--- Action item ---
Within the lines below, the span from the line with "[(380,184),(360,184),(360,196),(380,196),(380,184)]" to the line with "[(436,237),(436,251),(436,267),(455,266),(454,236),(436,237)]", both ends included, is to be reproduced exactly, with pictures omitted.

--- Data ---
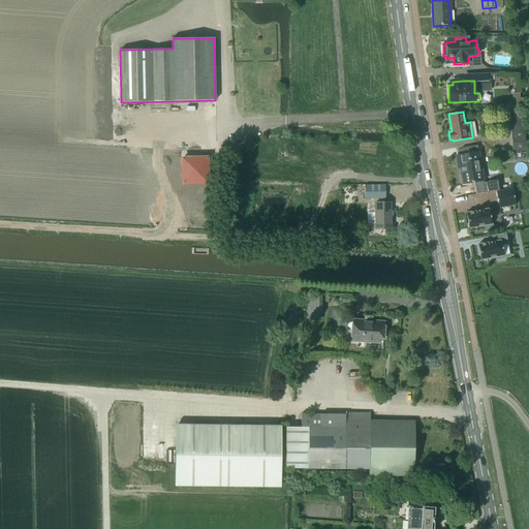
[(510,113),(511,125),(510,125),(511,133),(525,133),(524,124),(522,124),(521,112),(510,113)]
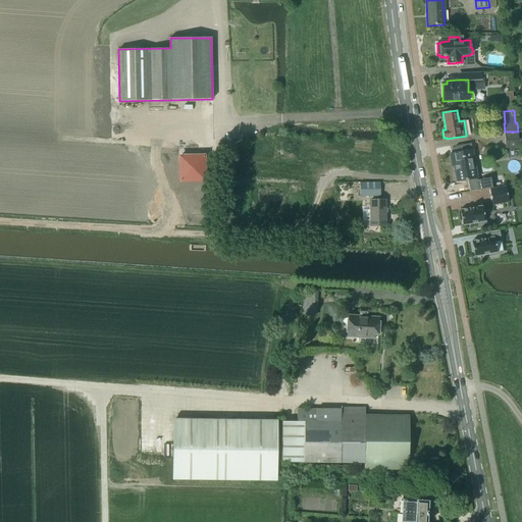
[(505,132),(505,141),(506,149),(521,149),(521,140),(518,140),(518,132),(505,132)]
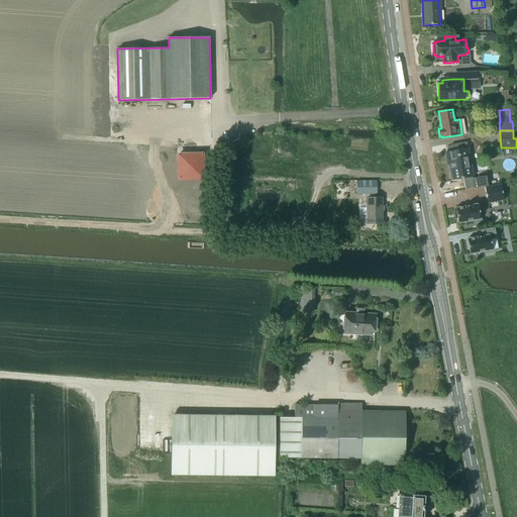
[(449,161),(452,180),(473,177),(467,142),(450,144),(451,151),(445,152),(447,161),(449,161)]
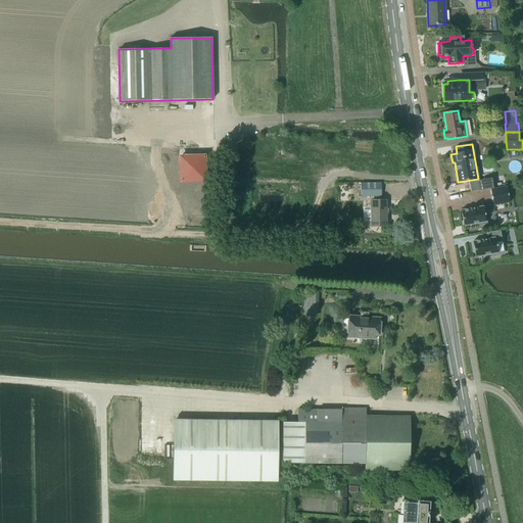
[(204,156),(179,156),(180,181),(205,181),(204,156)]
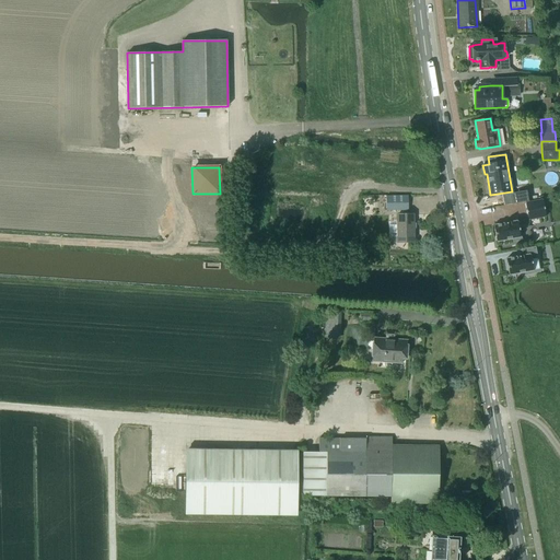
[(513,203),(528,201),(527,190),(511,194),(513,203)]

---

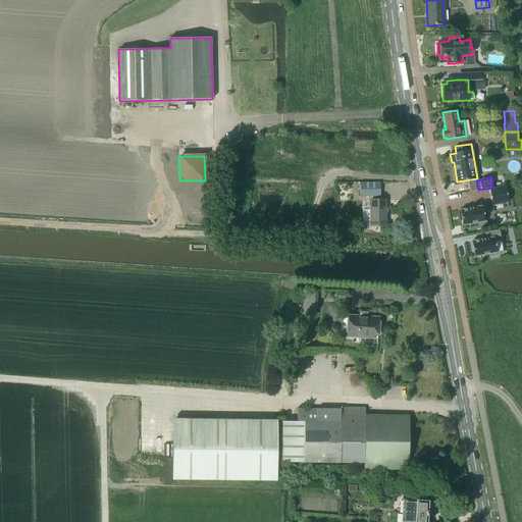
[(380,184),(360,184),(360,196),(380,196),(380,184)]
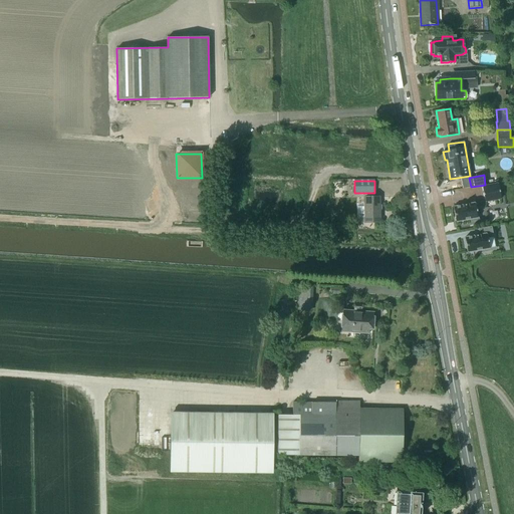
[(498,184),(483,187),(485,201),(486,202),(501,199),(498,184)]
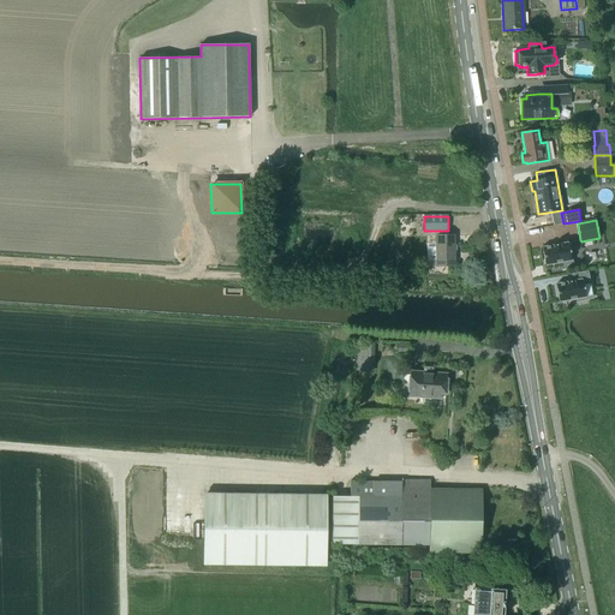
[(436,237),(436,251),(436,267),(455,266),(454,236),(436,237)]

* * *

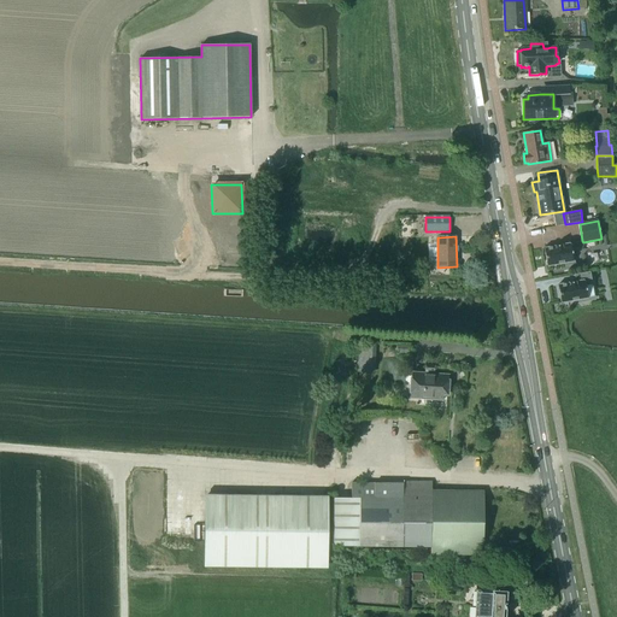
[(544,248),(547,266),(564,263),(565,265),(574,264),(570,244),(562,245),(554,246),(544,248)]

--- Task response ---
[(380,184),(360,184),(360,196),(380,196),(380,184)]
[(498,184),(483,187),(485,201),(486,202),(501,199),(498,184)]
[(436,237),(436,251),(436,267),(455,266),(454,236),(436,237)]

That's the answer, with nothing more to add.